Could you copy exactly the lines from the one containing "orange line: (116, 520) -> (155, 723), moved" through the last line of the records, leaving out every picture?

Exercise inputs below:

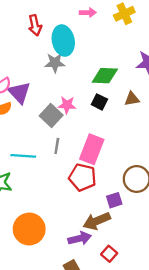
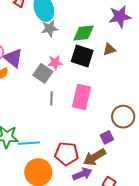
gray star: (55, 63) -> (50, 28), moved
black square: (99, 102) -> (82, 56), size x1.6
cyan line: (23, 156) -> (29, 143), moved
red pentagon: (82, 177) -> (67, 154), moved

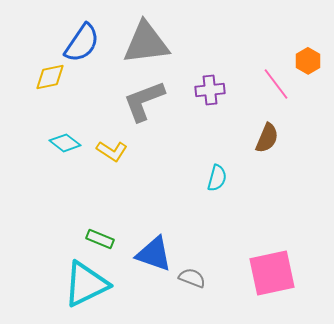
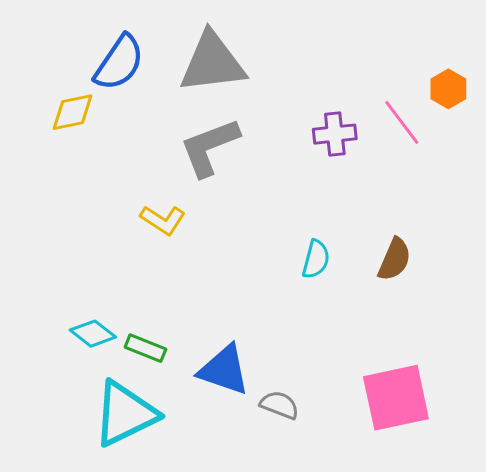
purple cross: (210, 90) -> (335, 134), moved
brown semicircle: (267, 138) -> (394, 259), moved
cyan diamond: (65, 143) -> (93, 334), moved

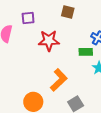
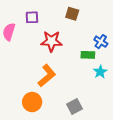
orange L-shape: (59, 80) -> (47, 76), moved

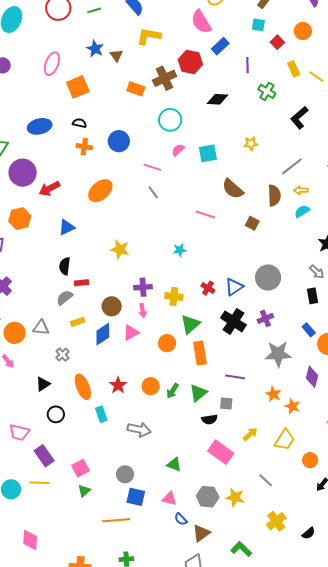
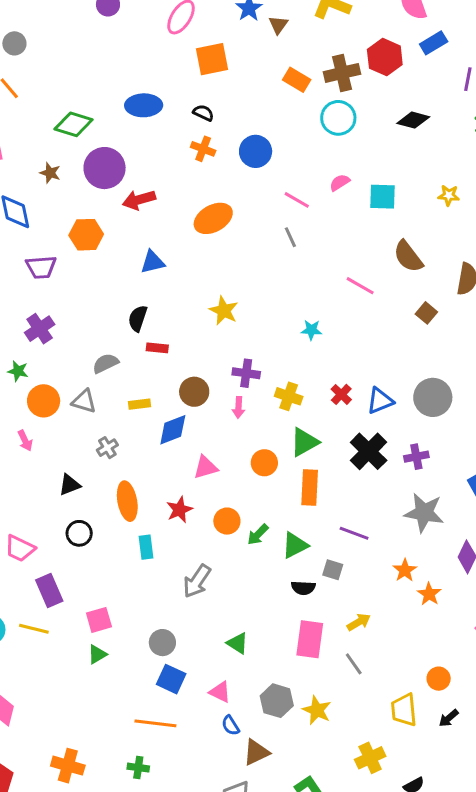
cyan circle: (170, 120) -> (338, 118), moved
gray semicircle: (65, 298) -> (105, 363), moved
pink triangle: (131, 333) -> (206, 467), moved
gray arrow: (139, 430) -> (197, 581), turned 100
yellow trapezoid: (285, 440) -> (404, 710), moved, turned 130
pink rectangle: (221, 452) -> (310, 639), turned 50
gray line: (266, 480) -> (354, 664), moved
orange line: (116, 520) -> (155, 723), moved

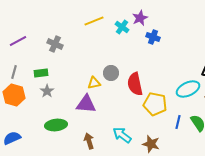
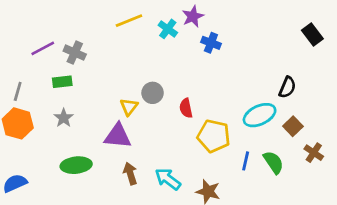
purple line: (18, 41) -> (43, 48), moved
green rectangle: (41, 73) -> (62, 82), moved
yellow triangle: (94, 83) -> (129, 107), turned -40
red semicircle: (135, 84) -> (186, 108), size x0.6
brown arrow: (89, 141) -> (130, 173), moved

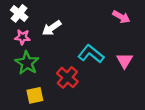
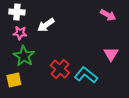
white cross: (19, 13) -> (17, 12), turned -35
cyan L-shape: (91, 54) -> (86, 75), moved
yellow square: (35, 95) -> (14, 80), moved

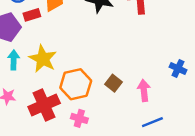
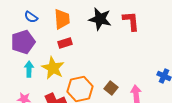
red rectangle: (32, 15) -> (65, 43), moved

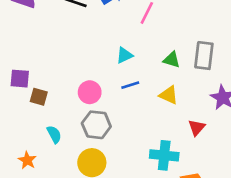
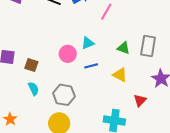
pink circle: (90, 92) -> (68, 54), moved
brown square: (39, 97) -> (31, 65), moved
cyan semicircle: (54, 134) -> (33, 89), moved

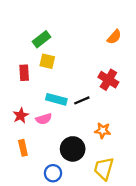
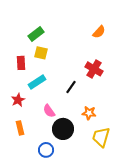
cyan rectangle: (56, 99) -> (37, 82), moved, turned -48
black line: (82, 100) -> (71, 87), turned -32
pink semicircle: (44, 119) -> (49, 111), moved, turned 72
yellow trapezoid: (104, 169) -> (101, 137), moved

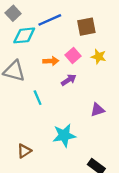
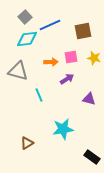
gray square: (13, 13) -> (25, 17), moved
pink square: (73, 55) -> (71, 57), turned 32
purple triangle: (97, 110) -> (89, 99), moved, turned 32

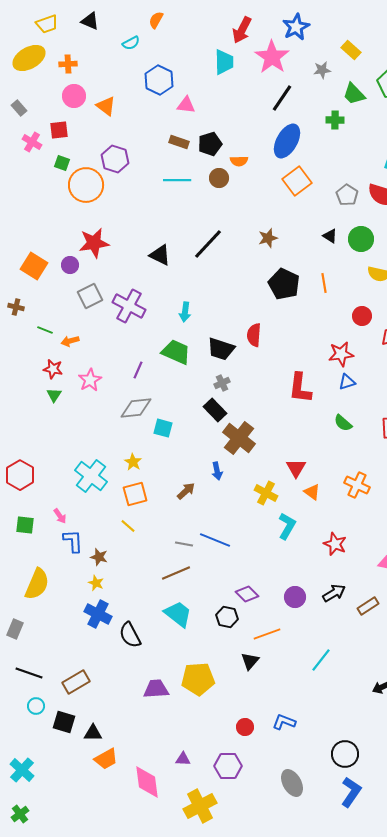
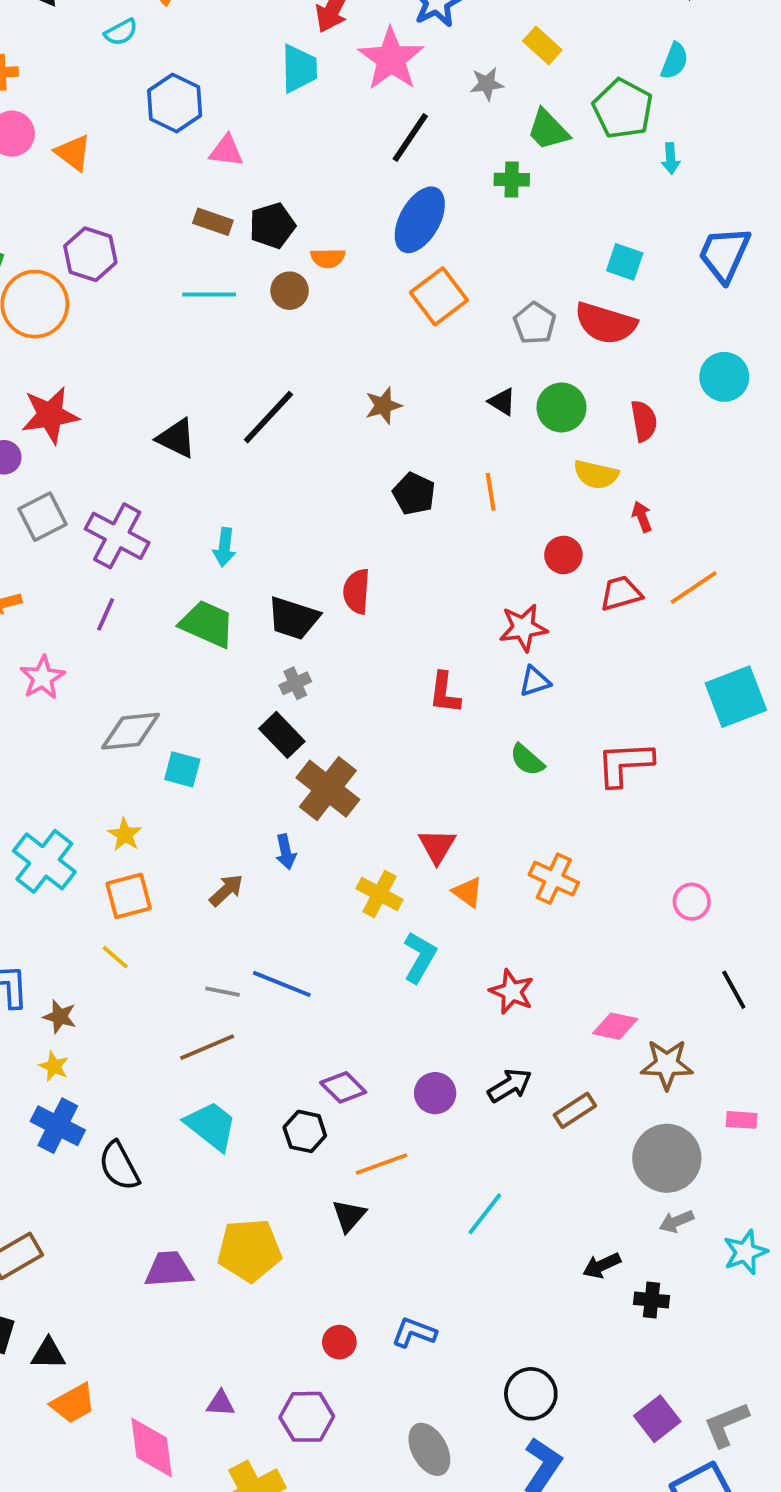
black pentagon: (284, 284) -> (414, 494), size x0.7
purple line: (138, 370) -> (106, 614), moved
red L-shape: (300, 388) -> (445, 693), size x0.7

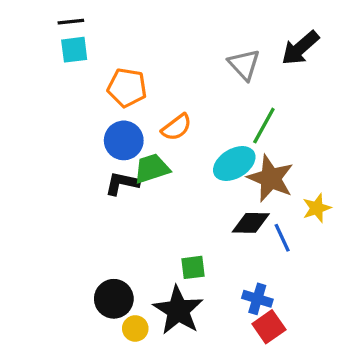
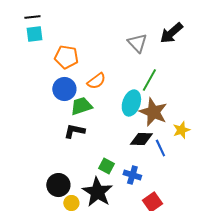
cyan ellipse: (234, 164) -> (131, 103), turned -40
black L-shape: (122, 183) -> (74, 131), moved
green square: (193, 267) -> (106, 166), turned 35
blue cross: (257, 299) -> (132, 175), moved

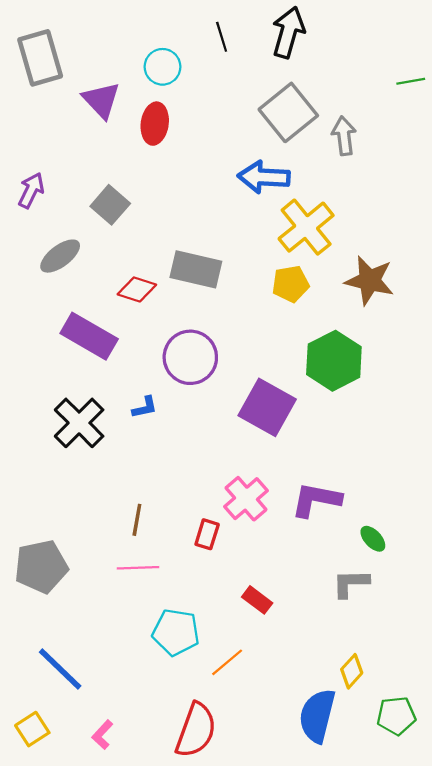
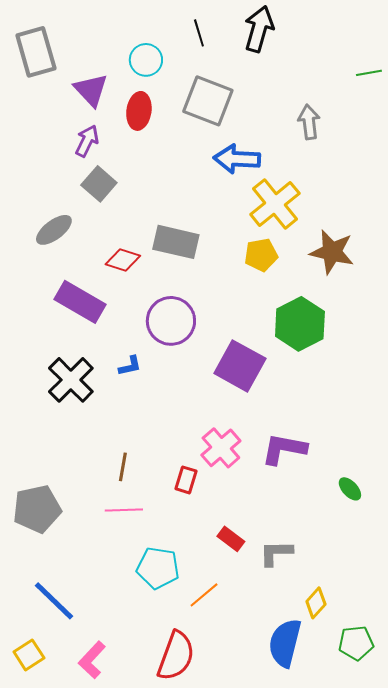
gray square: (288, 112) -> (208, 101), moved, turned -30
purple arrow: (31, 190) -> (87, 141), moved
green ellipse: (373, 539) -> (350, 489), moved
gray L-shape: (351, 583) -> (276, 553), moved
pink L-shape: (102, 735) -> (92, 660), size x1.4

End of Exercise inputs.

Reply to the exercise
orange line: (116, 520) -> (155, 723), moved

purple line: (18, 41) -> (43, 48), moved
green rectangle: (41, 73) -> (62, 82), moved
yellow triangle: (94, 83) -> (129, 107), turned -40
red semicircle: (135, 84) -> (186, 108), size x0.6
brown arrow: (89, 141) -> (130, 173), moved

white cross: (19, 13) -> (17, 12), turned -35
cyan L-shape: (91, 54) -> (86, 75), moved
yellow square: (35, 95) -> (14, 80), moved

red rectangle: (32, 15) -> (65, 43), moved

pink circle: (90, 92) -> (68, 54), moved
brown square: (39, 97) -> (31, 65), moved
cyan semicircle: (54, 134) -> (33, 89), moved

cyan rectangle: (56, 99) -> (37, 82), moved, turned -48
black line: (82, 100) -> (71, 87), turned -32
pink semicircle: (44, 119) -> (49, 111), moved, turned 72
yellow trapezoid: (104, 169) -> (101, 137), moved

gray square: (13, 13) -> (25, 17), moved
pink square: (73, 55) -> (71, 57), turned 32
purple triangle: (97, 110) -> (89, 99), moved, turned 32

black pentagon: (284, 284) -> (414, 494), size x0.7
purple line: (138, 370) -> (106, 614), moved
red L-shape: (300, 388) -> (445, 693), size x0.7

cyan ellipse: (234, 164) -> (131, 103), turned -40
black L-shape: (122, 183) -> (74, 131), moved
green square: (193, 267) -> (106, 166), turned 35
blue cross: (257, 299) -> (132, 175), moved

gray square: (288, 112) -> (208, 101), moved, turned -30
purple arrow: (31, 190) -> (87, 141), moved
green ellipse: (373, 539) -> (350, 489), moved
gray L-shape: (351, 583) -> (276, 553), moved
pink L-shape: (102, 735) -> (92, 660), size x1.4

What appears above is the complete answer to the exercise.